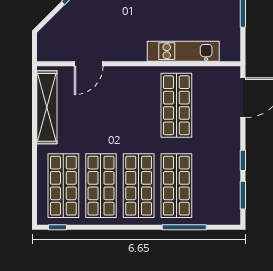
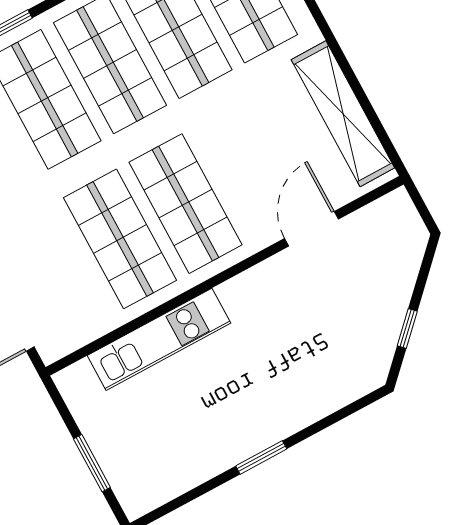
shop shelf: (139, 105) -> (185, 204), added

--------------------------------------------------

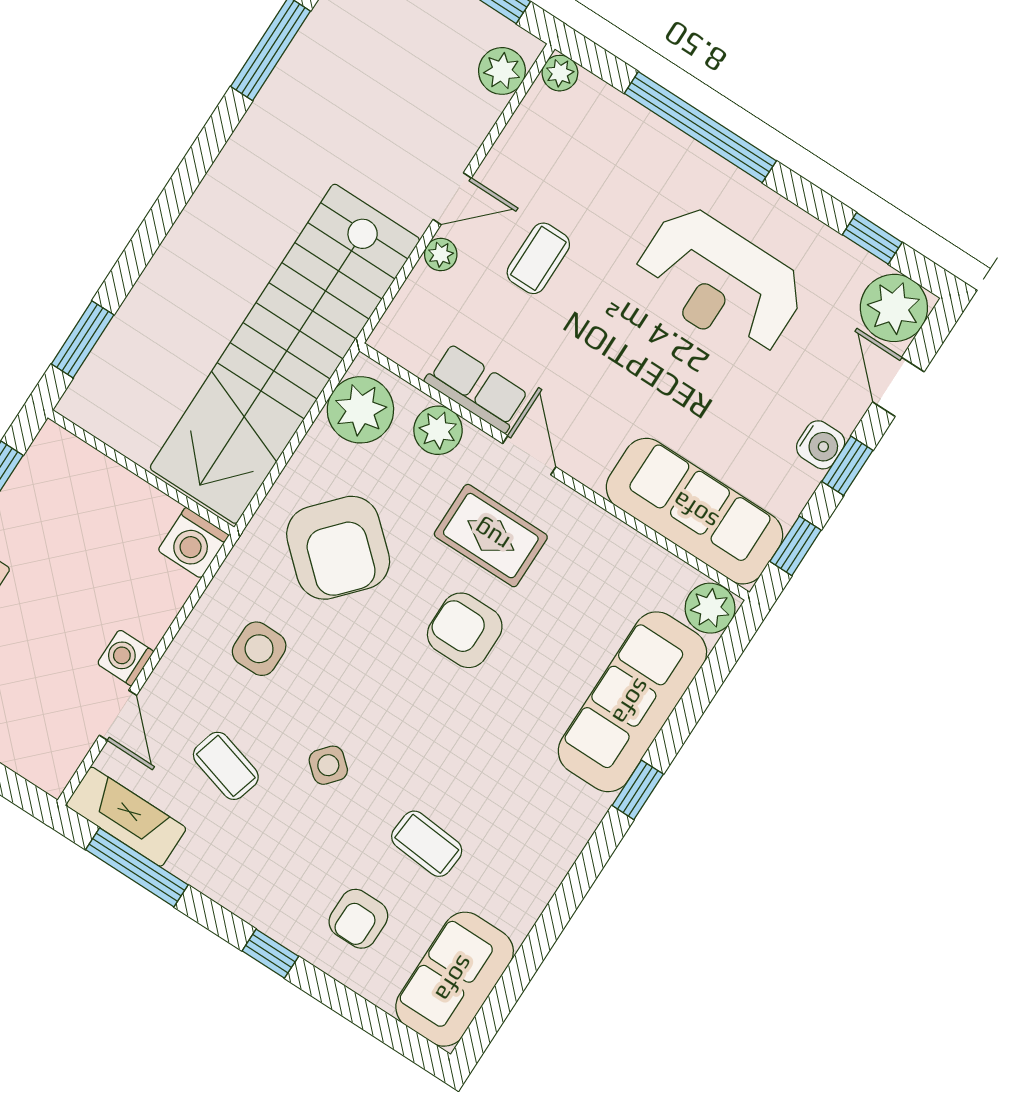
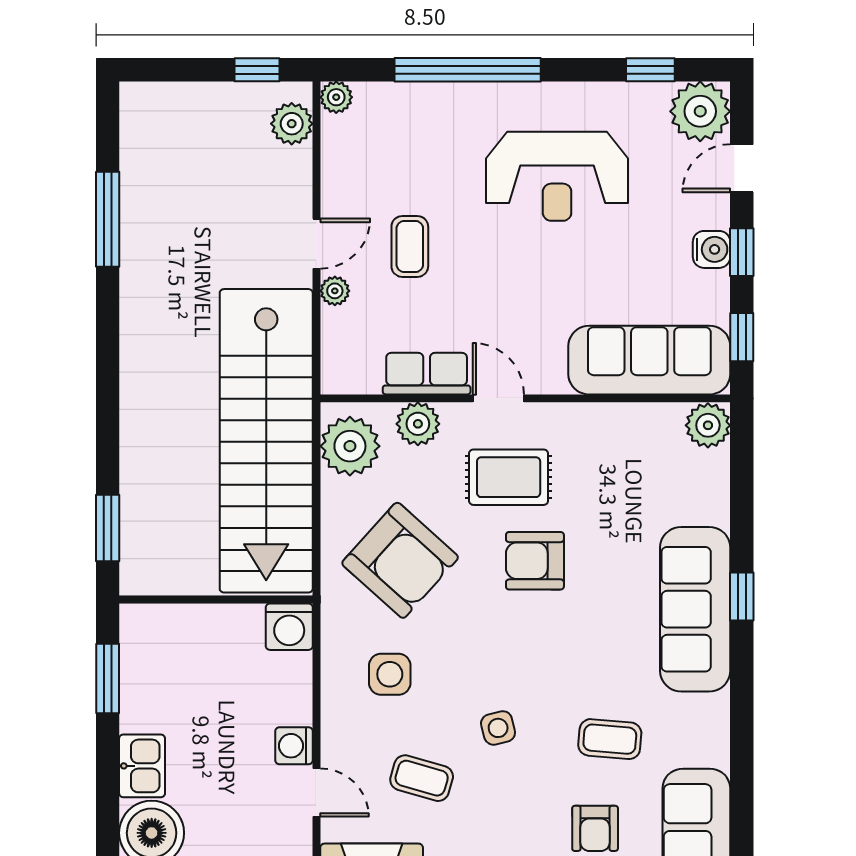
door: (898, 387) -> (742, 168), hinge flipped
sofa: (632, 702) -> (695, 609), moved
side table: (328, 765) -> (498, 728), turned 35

--------------------------------------------------

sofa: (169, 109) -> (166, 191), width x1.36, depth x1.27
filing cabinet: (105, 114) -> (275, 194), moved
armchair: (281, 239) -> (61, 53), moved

--------------------------------------------------

Task objective:
For this exercise, please output exactly the lines above starting at the line with "sofa: (632, 702) -> (695, 609), moved" and ending at the line with "side table: (328, 765)", ends included.

Solution for this problem:
sofa: (632, 702) -> (695, 609), moved
side table: (328, 765) -> (498, 728), turned 35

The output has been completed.